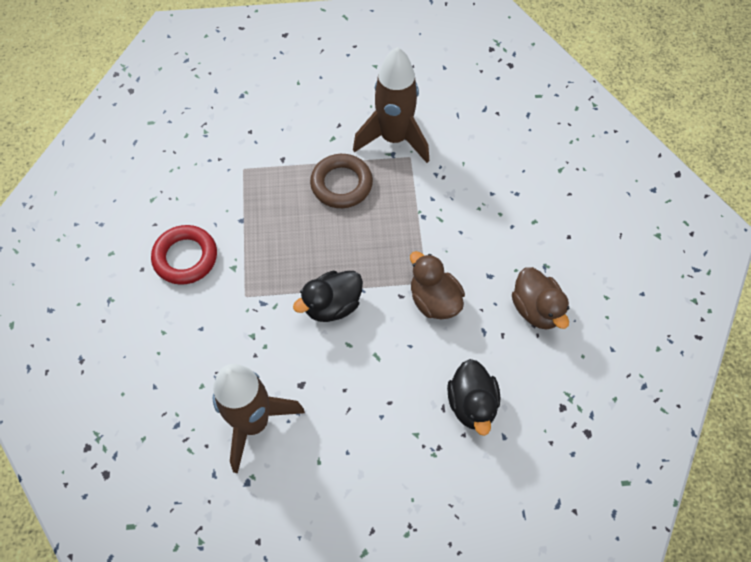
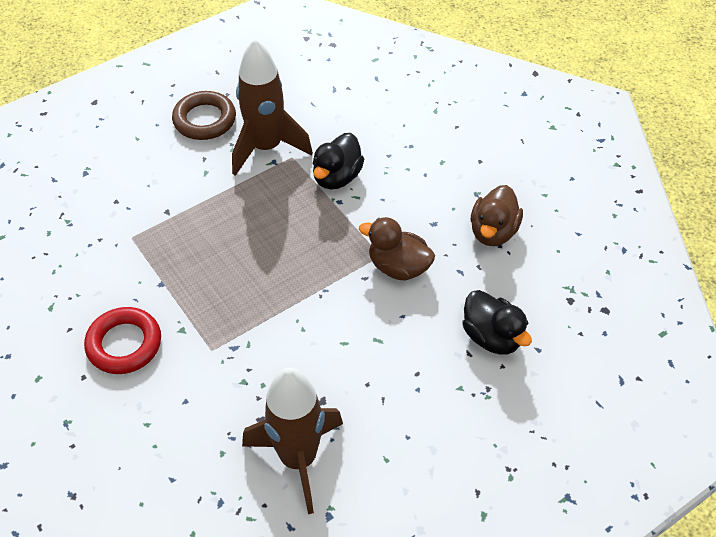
camera: 30 degrees left, 10 degrees down
(332, 305) = (305, 316): black duck -> black duck (337, 177)
(341, 184) = (242, 208): brown ring -> brown ring (204, 120)
(536, 309) = (493, 232): brown duck -> brown duck turned 75 degrees clockwise

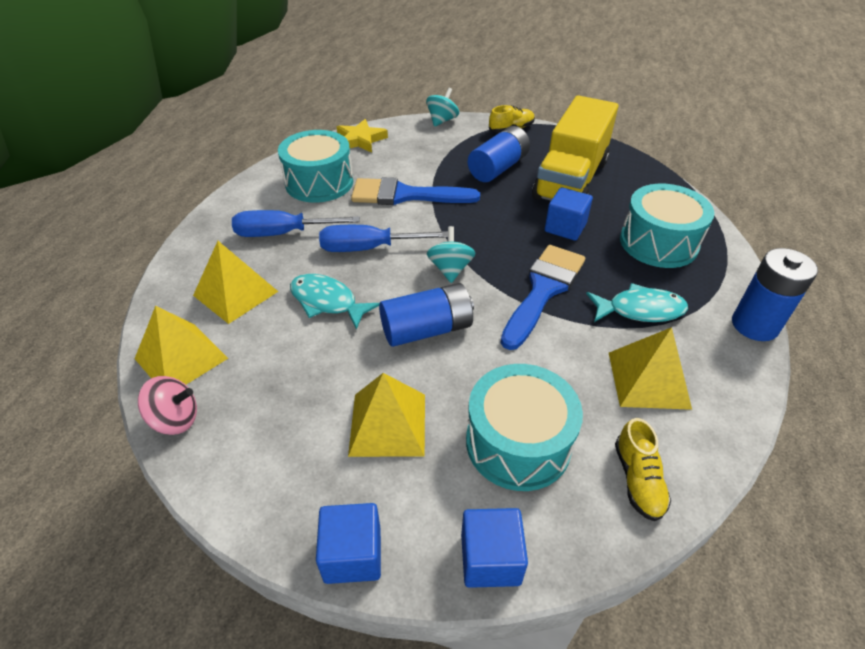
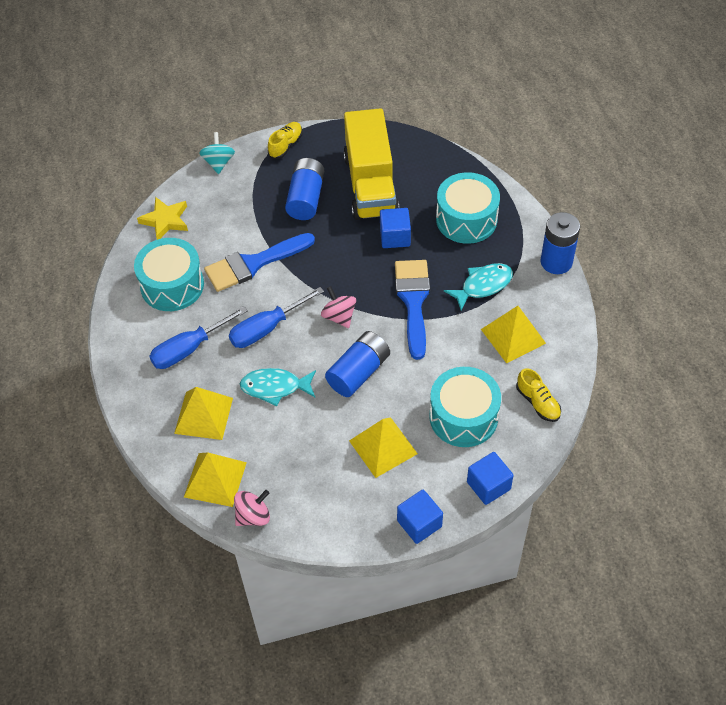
camera: 30 degrees left, 10 degrees up
(450, 269) = (339, 316): turquoise spinning top -> pink spinning top

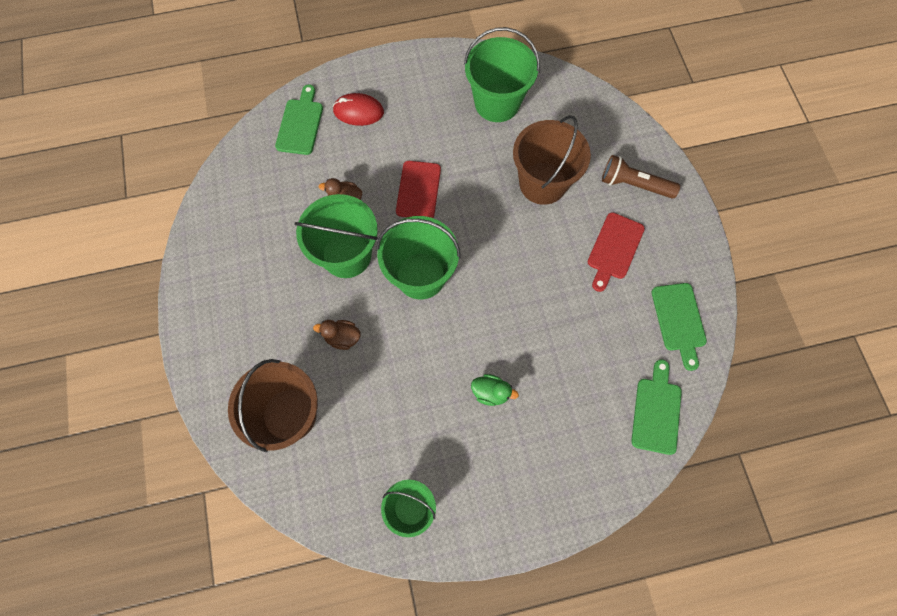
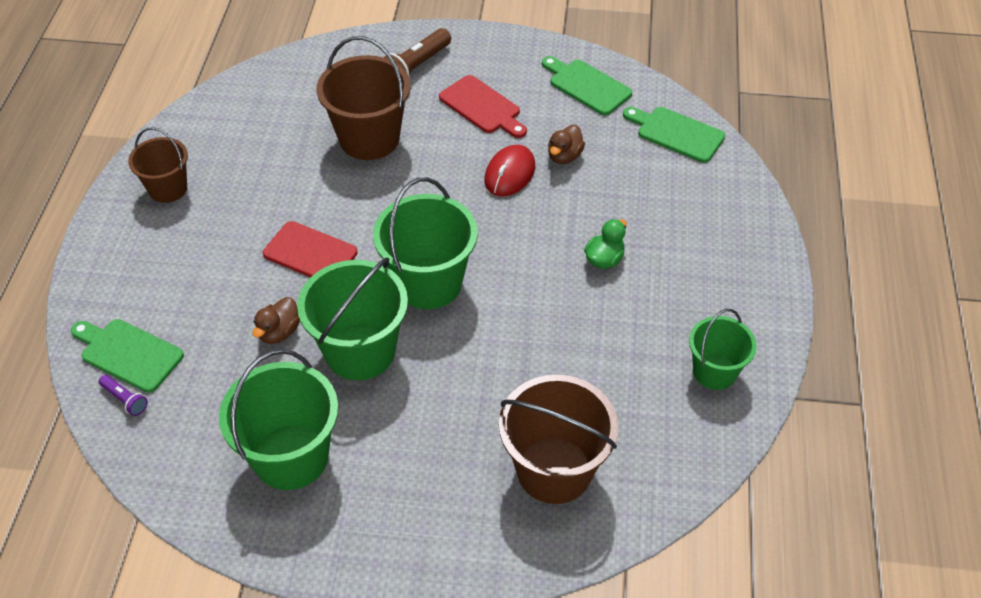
camera: 70 degrees left, 20 degrees down
(267, 138) = (125, 399): none -> purple flashlight
(342, 337) = (473, 385): brown duck -> brown duck (564, 156)
(358, 111) = (154, 284): red mouse -> red mouse (509, 173)
(440, 81) = (168, 189): none -> brown bucket
(497, 103) = (236, 146): green bucket -> green bucket (291, 457)
(679, 320) = (587, 86): green cutting board -> green cutting board turned 150 degrees counterclockwise

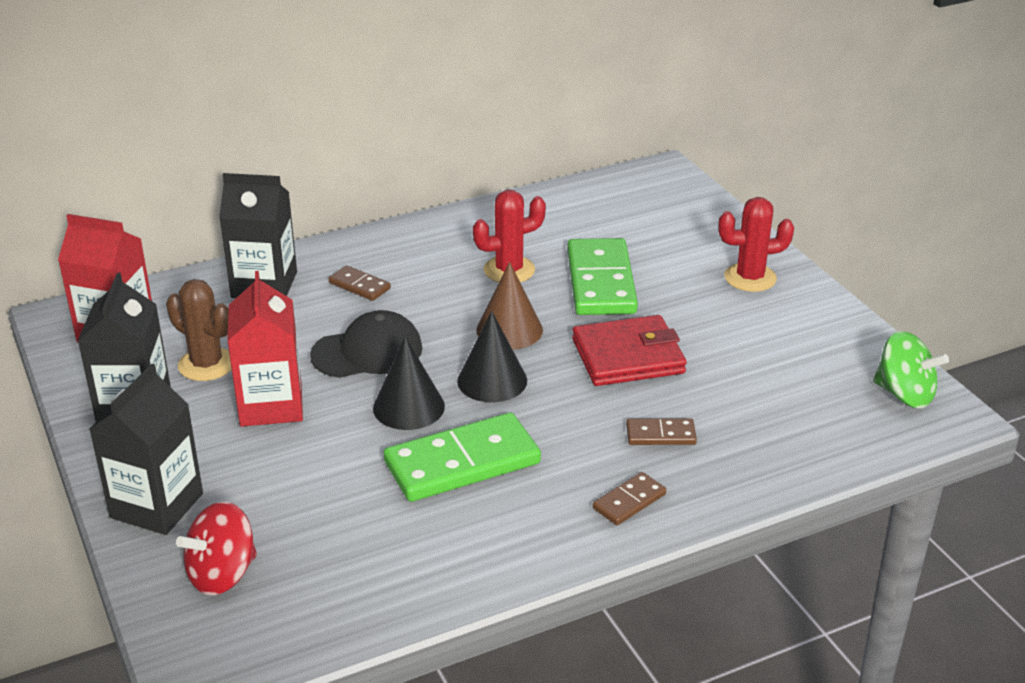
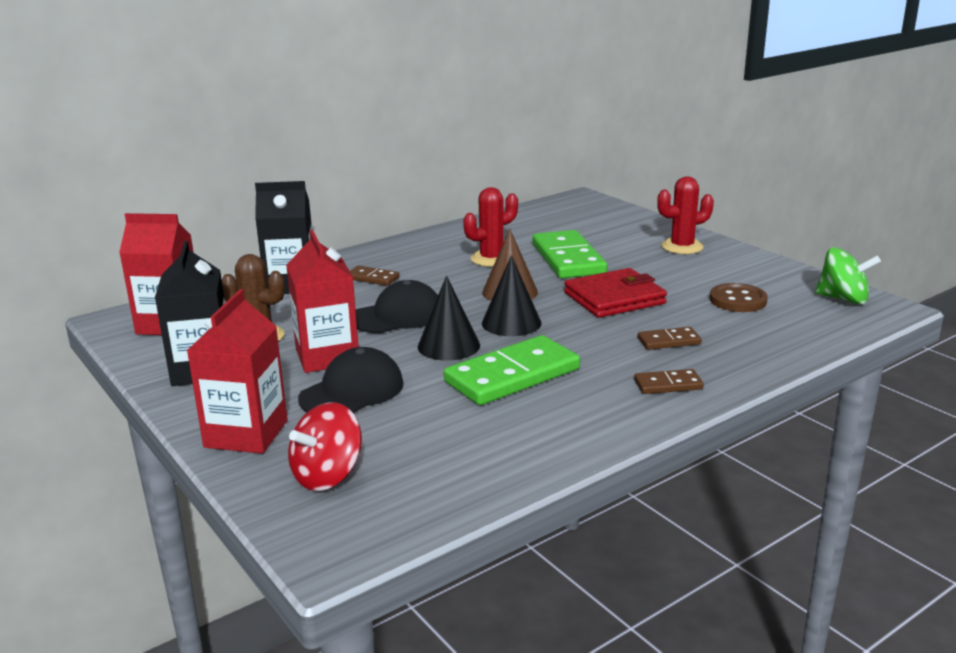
camera: 10 degrees left, 10 degrees down
(156, 505) = (246, 434): black carton -> red carton
(282, 461) = (352, 391): none -> black cap
(629, 501) = (668, 384): brown domino -> brown domino turned 45 degrees clockwise
(774, 379) = (738, 300): none -> brown button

******

* Your task
Quote the preceding records in their entirety, excluding every picture.

* Output
camera: 30 degrees left, 10 degrees down
(332, 305) = (305, 316): black duck -> black duck (337, 177)
(341, 184) = (242, 208): brown ring -> brown ring (204, 120)
(536, 309) = (493, 232): brown duck -> brown duck turned 75 degrees clockwise

camera: 30 degrees left, 10 degrees up
(450, 269) = (339, 316): turquoise spinning top -> pink spinning top

camera: 70 degrees left, 20 degrees down
(267, 138) = (125, 399): none -> purple flashlight
(342, 337) = (473, 385): brown duck -> brown duck (564, 156)
(358, 111) = (154, 284): red mouse -> red mouse (509, 173)
(440, 81) = (168, 189): none -> brown bucket
(497, 103) = (236, 146): green bucket -> green bucket (291, 457)
(679, 320) = (587, 86): green cutting board -> green cutting board turned 150 degrees counterclockwise

camera: 10 degrees left, 10 degrees down
(156, 505) = (246, 434): black carton -> red carton
(282, 461) = (352, 391): none -> black cap
(629, 501) = (668, 384): brown domino -> brown domino turned 45 degrees clockwise
(774, 379) = (738, 300): none -> brown button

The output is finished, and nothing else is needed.